What is required: All entries below must be retyped exactly, though pictures are to be skipped.

Data shown START

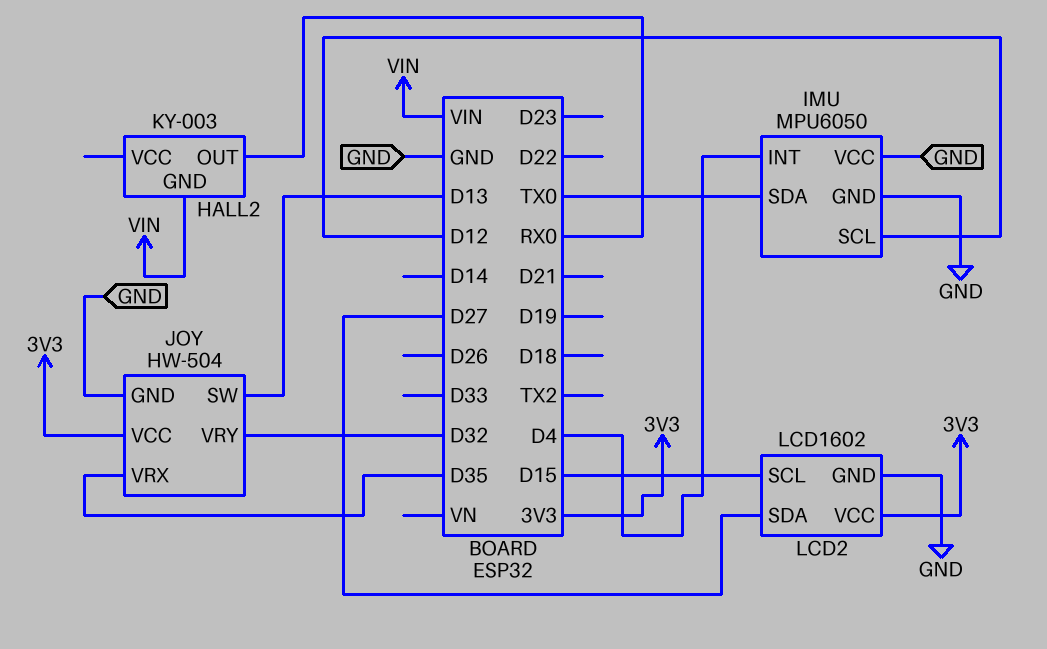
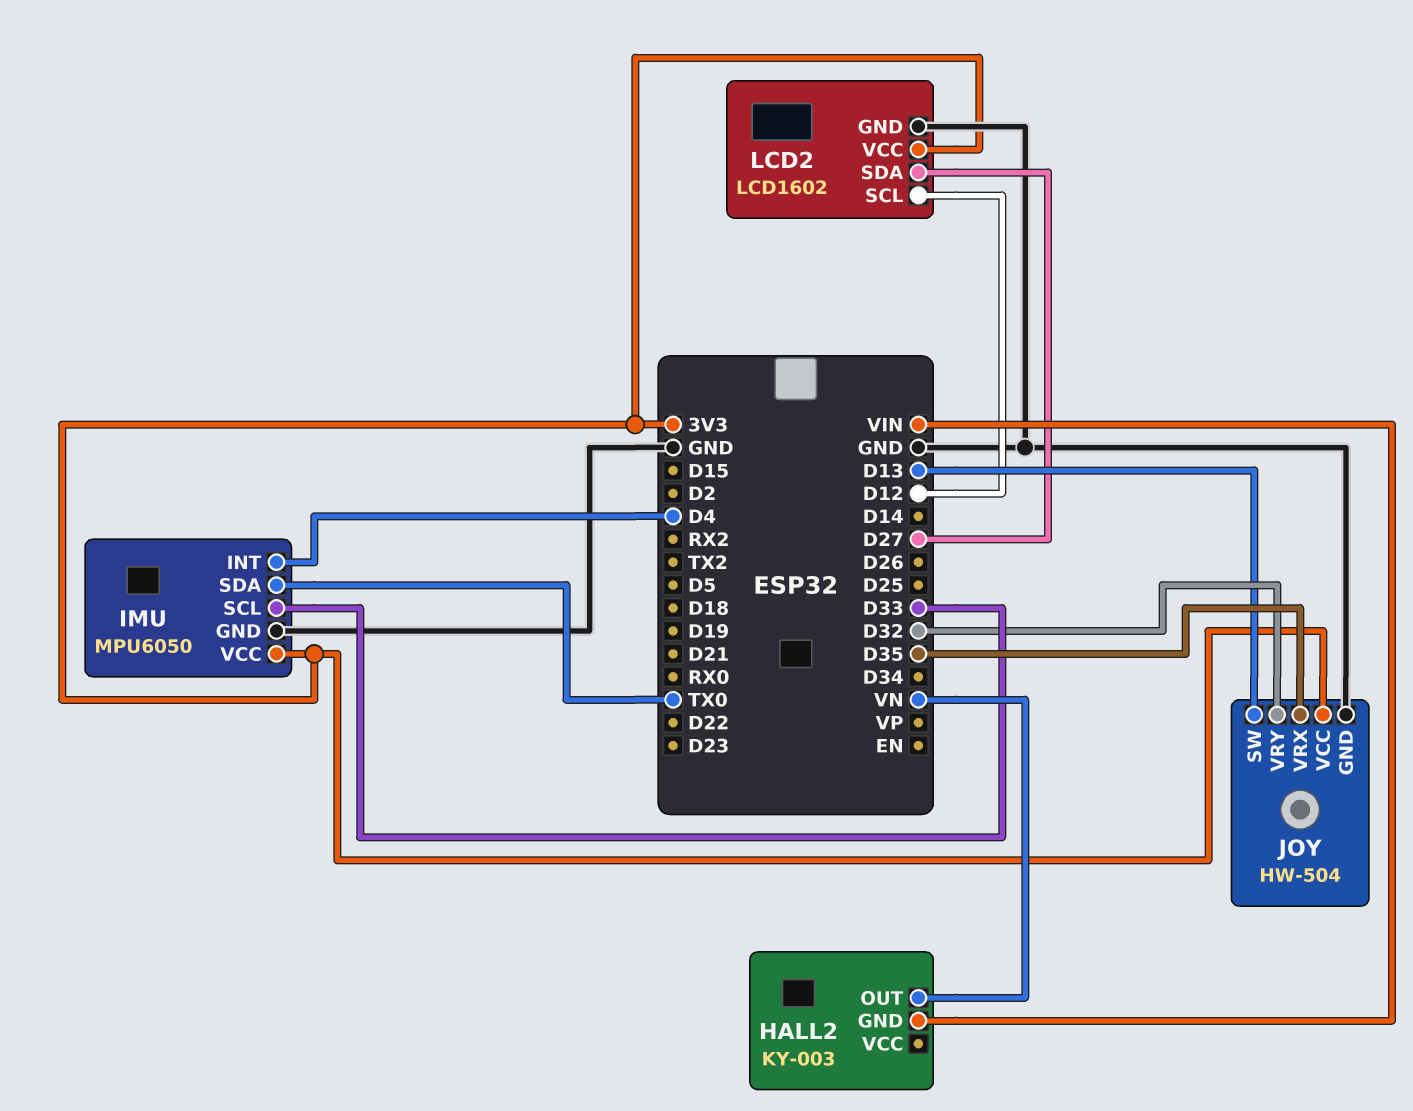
HALL2 pin OUT: RX0 -> VN
IMU pin SCL: D12 -> D33
IMU pin VCC: GND -> 3V3
LCD2 pin SCL: D15 -> D12

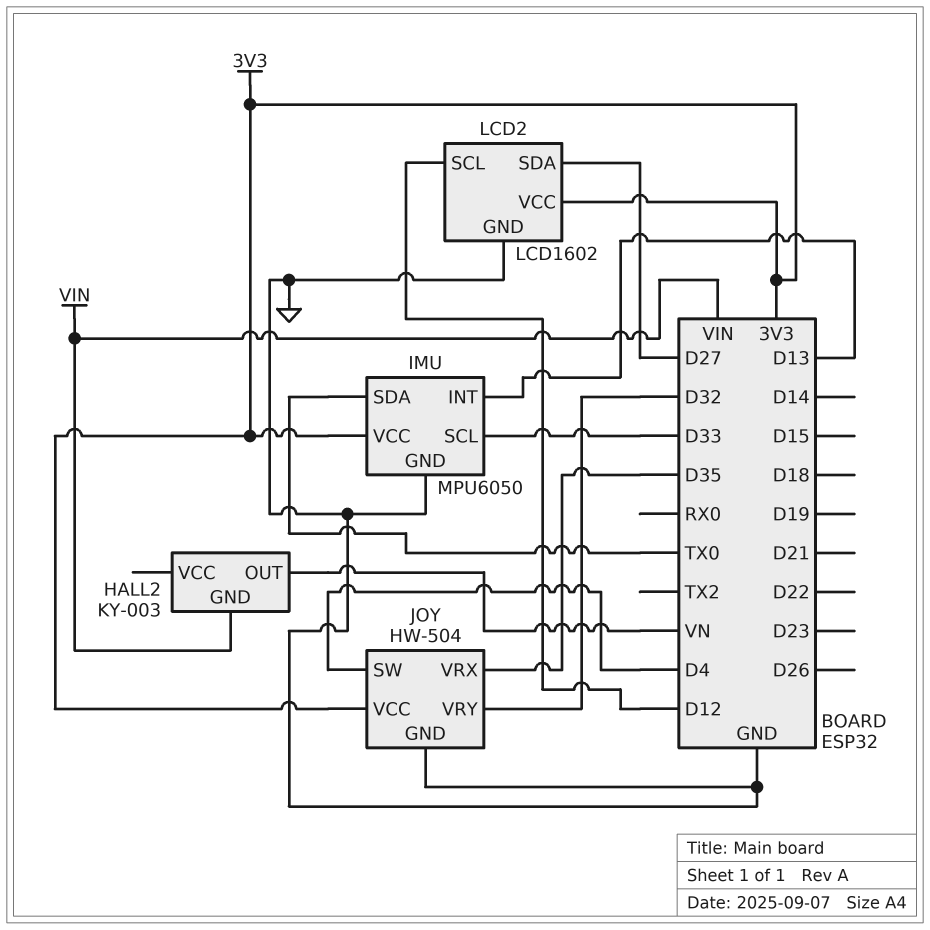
IMU pin INT: D4 -> D13
JOY pin SW: D13 -> D4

Data shown END

Solution for this exercise:
HALL2 pin OUT: RX0 -> VN
IMU pin SCL: D12 -> D33
IMU pin VCC: GND -> 3V3
LCD2 pin SCL: D15 -> D12

IMU pin INT: D4 -> D13
JOY pin SW: D13 -> D4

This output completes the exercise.